The response should hold every record from the listing that follows, verbatim, and no pictures.

Study material:
┄┄┄┄┄┄
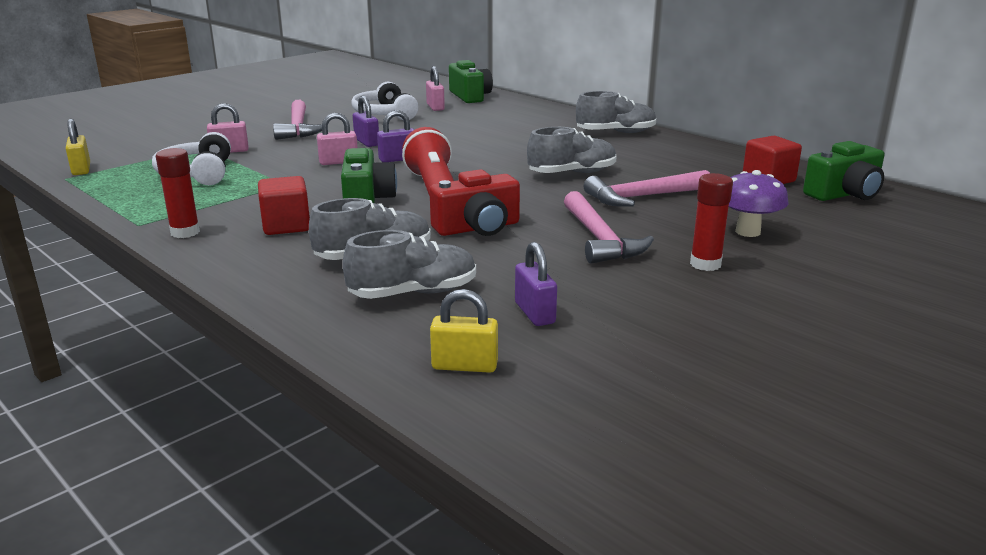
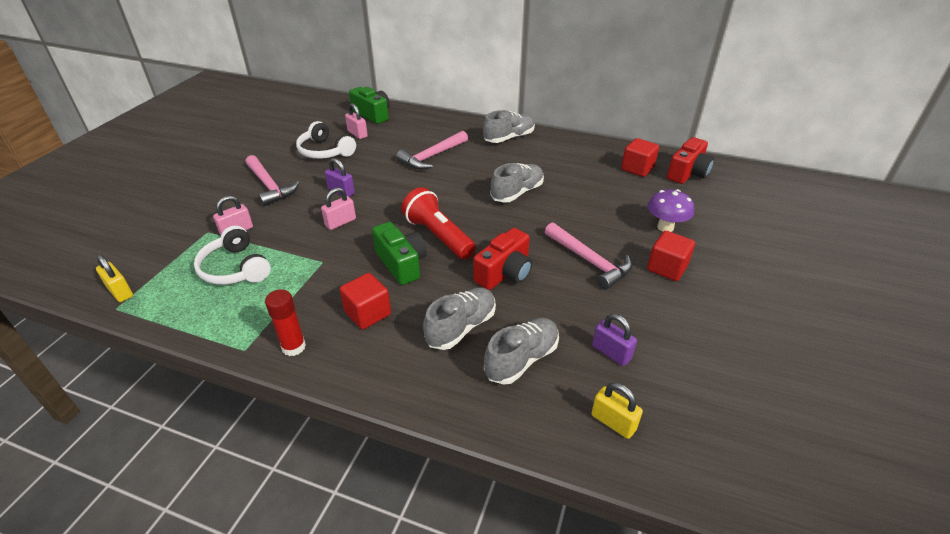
camera: 25 degrees left, 15 degrees up
(398, 159) = (383, 207): purple padlock -> none
(464, 366) = (613, 422): yellow padlock -> yellow padlock turned 60 degrees clockwise
(642, 197) = (580, 208): pink hammer -> pink hammer (432, 156)
(705, 264) = (667, 268): red glue stick -> red cube
(844, 194) = (687, 173): green camera -> red camera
┄┄┄┄┄┄
Output for this task:
camera: 25 degrees left, 15 degrees up
(398, 159) = (383, 207): purple padlock -> none
(464, 366) = (613, 422): yellow padlock -> yellow padlock turned 60 degrees clockwise
(642, 197) = (580, 208): pink hammer -> pink hammer (432, 156)
(705, 264) = (667, 268): red glue stick -> red cube
(844, 194) = (687, 173): green camera -> red camera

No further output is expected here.